* **Problem details**:
An exact copy of the lines from the one containing "C11: none -> 6.8nF (N_1, VS)" to the end of the records below is required, and nothing else.

* **Entries shown**:
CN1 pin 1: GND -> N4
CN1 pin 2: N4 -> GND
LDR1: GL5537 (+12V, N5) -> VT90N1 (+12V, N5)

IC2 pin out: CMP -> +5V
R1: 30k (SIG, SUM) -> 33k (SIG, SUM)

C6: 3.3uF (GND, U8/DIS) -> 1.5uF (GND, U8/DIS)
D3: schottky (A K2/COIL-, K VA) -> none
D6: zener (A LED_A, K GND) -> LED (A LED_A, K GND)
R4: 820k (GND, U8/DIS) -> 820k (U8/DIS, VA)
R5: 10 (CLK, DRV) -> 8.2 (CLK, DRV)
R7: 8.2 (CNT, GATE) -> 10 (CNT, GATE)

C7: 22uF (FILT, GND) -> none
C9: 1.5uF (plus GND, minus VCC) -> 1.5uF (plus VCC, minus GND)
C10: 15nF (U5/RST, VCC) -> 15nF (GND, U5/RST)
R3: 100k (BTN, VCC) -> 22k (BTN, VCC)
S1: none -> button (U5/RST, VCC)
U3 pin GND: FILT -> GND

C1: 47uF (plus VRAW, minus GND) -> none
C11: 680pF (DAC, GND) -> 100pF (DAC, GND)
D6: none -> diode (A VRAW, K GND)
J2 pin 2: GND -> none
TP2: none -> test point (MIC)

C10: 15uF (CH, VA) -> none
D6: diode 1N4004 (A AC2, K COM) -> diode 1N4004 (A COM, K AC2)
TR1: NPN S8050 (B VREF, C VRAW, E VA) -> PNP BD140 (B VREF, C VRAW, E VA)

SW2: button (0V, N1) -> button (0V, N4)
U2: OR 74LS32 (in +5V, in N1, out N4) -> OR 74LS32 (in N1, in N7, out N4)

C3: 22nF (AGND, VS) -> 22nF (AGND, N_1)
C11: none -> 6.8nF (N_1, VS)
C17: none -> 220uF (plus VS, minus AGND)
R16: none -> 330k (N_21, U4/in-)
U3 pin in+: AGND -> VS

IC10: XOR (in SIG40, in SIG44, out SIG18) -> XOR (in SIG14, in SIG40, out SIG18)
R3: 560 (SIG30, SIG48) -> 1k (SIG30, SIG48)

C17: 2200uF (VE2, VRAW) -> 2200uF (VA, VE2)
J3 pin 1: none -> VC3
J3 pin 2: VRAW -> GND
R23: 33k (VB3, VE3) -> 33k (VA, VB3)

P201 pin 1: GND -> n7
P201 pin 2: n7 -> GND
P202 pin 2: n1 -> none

* **Output of the exercise**:
C11: none -> 6.8nF (N_1, VS)
C17: none -> 220uF (plus VS, minus AGND)
R16: none -> 330k (N_21, U4/in-)
U3 pin in+: AGND -> VS

IC10: XOR (in SIG40, in SIG44, out SIG18) -> XOR (in SIG14, in SIG40, out SIG18)
R3: 560 (SIG30, SIG48) -> 1k (SIG30, SIG48)

C17: 2200uF (VE2, VRAW) -> 2200uF (VA, VE2)
J3 pin 1: none -> VC3
J3 pin 2: VRAW -> GND
R23: 33k (VB3, VE3) -> 33k (VA, VB3)

P201 pin 1: GND -> n7
P201 pin 2: n7 -> GND
P202 pin 2: n1 -> none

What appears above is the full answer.